What you will do
Exactly the lines from the one with "U3 pin SDA: SDA -> RESET" through the end of the records below are needed, minus any pictures.

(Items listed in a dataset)
======
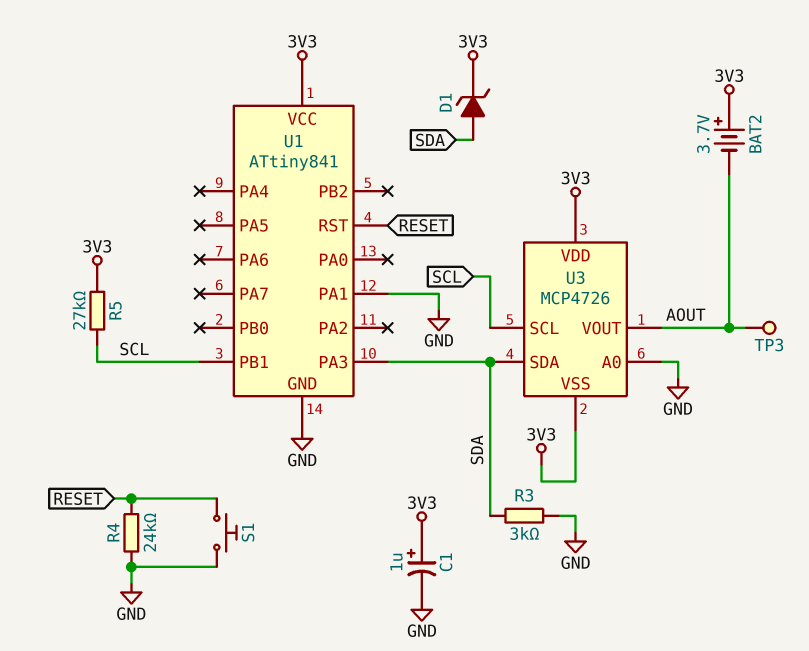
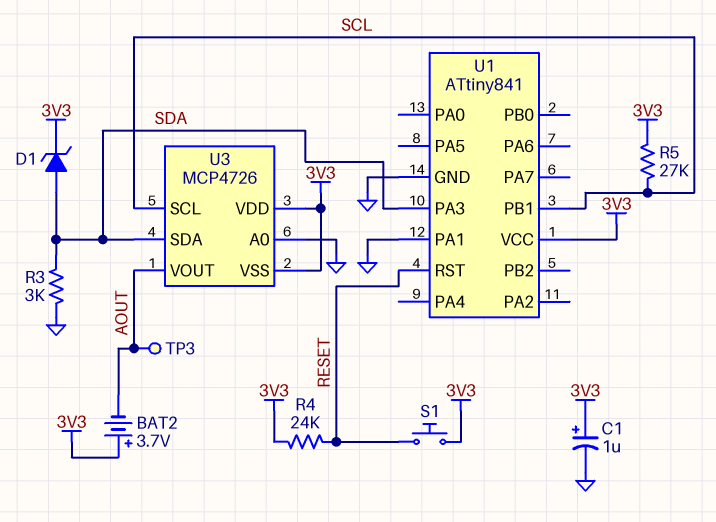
R4: 24k (GND, RESET) -> 24k (3V3, RESET)
S1: button (GND, RESET) -> button (3V3, RESET)

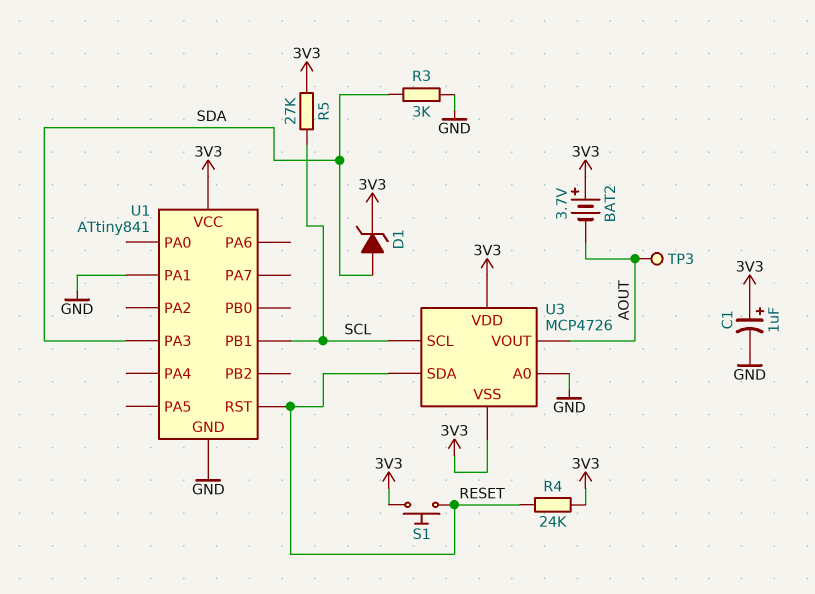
U3 pin SDA: SDA -> RESET

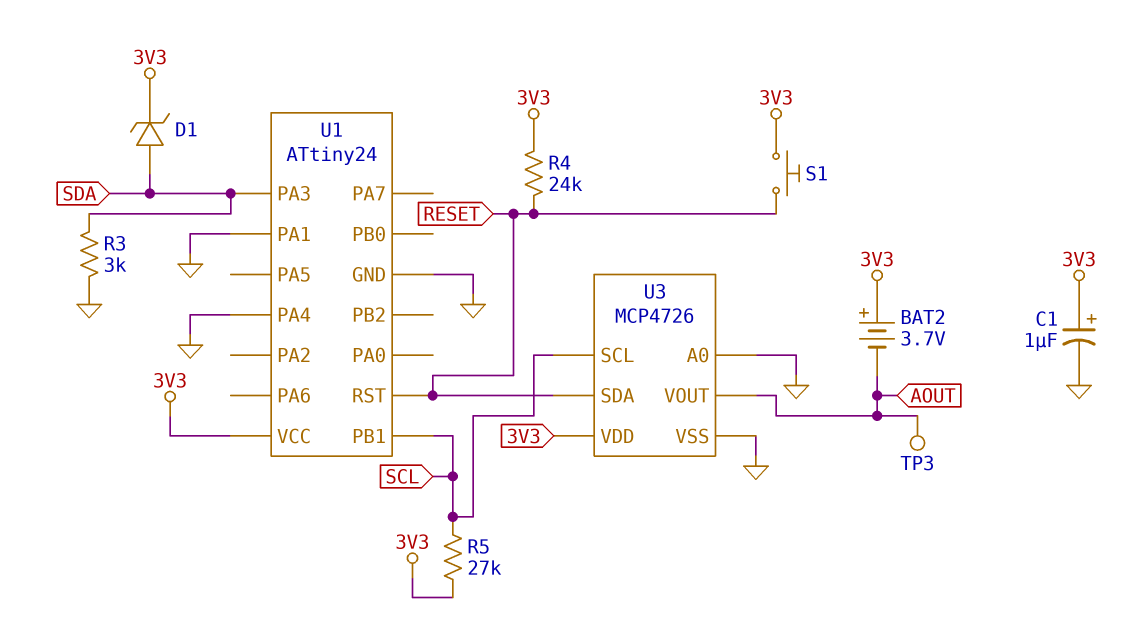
U1: ATtiny841 -> ATtiny24
U1 pin PA4: none -> GND
U3 pin VSS: 3V3 -> GND

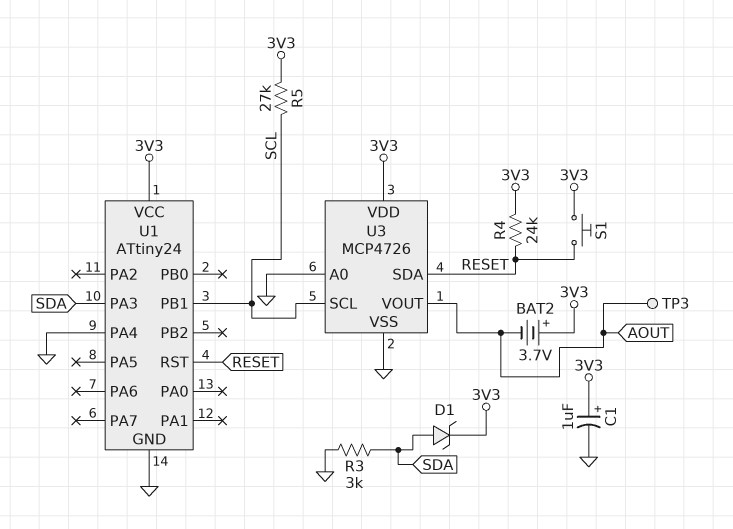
U1 pin PA1: GND -> none

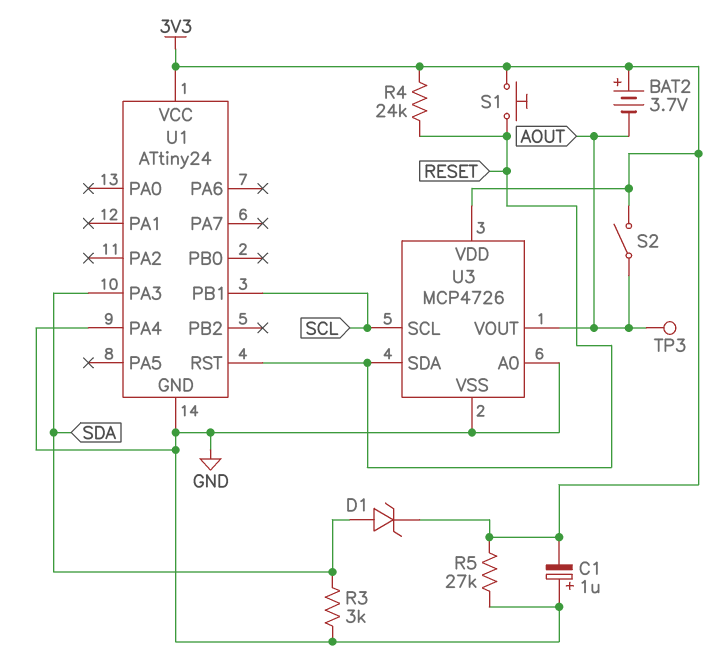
C1: 1uF (plus 3V3, minus GND) -> 1uF (plus GND, minus 3V3)
R5: 27k (3V3, SCL) -> 27k (3V3, GND)
S2: none -> switch (3V3, AOUT)

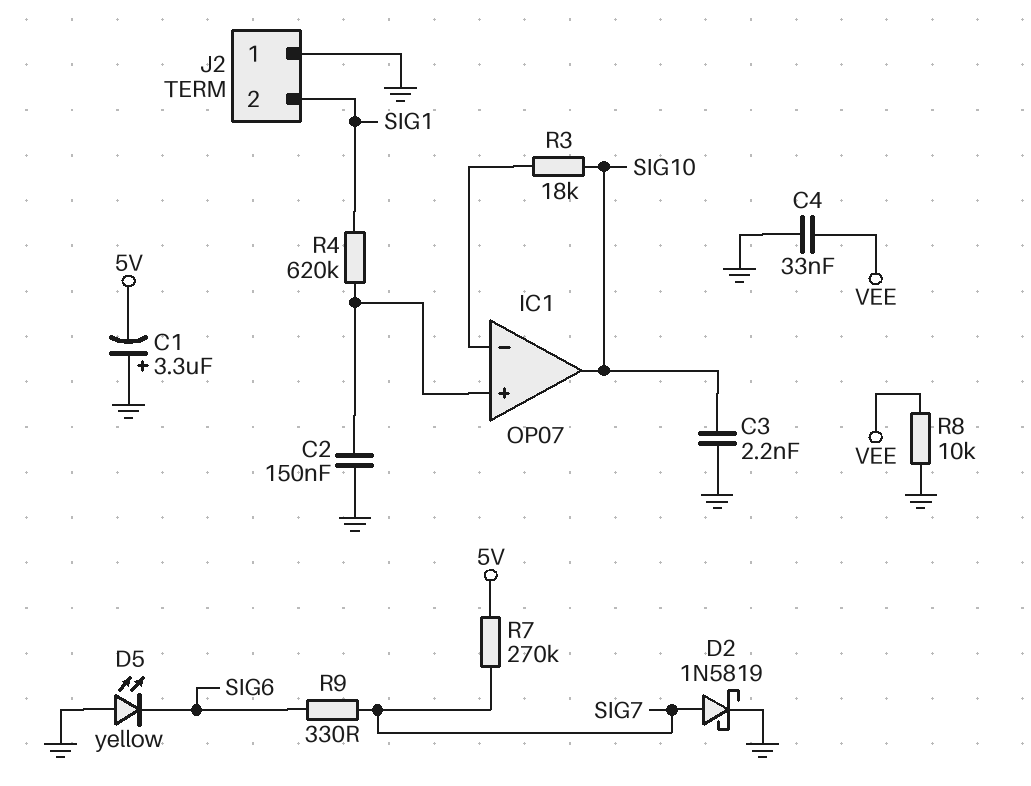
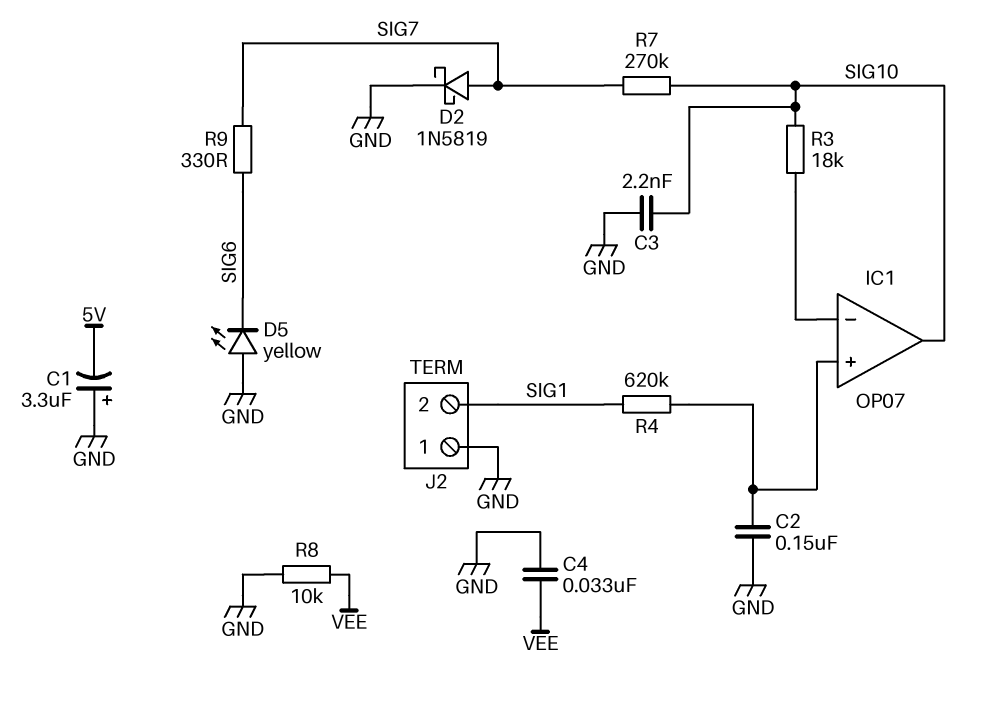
R7: 270k (5V, SIG7) -> 270k (SIG7, SIG10)

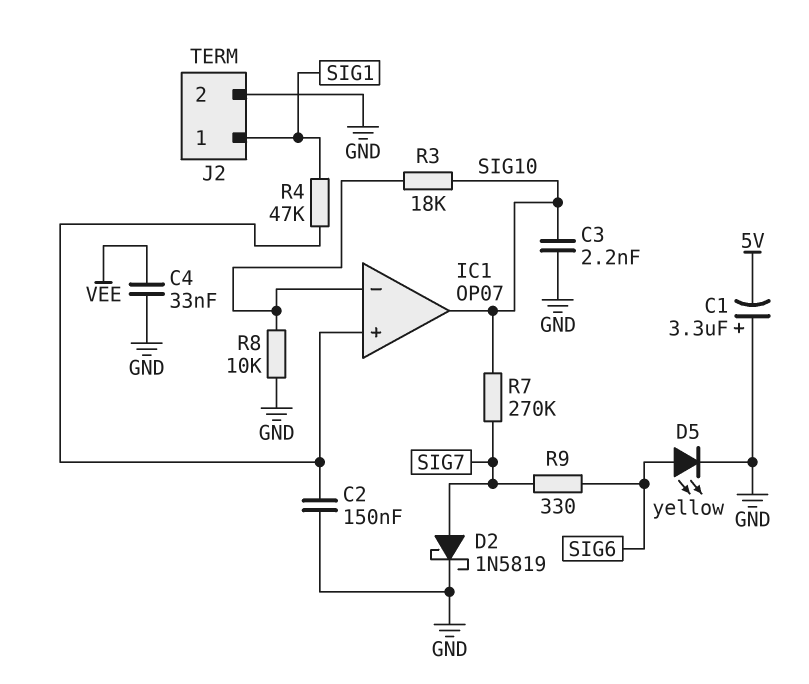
D5: LED yellow (A GND, K SIG6) -> LED yellow (A SIG6, K GND)
J2 pin 1: GND -> SIG1
J2 pin 2: SIG1 -> GND
R4: 620k (IC1/in+, SIG1) -> 47k (IC1/in+, SIG1)
R8: 10k (GND, VEE) -> 10k (GND, IC1/in-)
======
Task response
U3 pin SDA: SDA -> RESET

U1: ATtiny841 -> ATtiny24
U1 pin PA4: none -> GND
U3 pin VSS: 3V3 -> GND

U1 pin PA1: GND -> none

C1: 1uF (plus 3V3, minus GND) -> 1uF (plus GND, minus 3V3)
R5: 27k (3V3, SCL) -> 27k (3V3, GND)
S2: none -> switch (3V3, AOUT)

R7: 270k (5V, SIG7) -> 270k (SIG7, SIG10)

D5: LED yellow (A GND, K SIG6) -> LED yellow (A SIG6, K GND)
J2 pin 1: GND -> SIG1
J2 pin 2: SIG1 -> GND
R4: 620k (IC1/in+, SIG1) -> 47k (IC1/in+, SIG1)
R8: 10k (GND, VEE) -> 10k (GND, IC1/in-)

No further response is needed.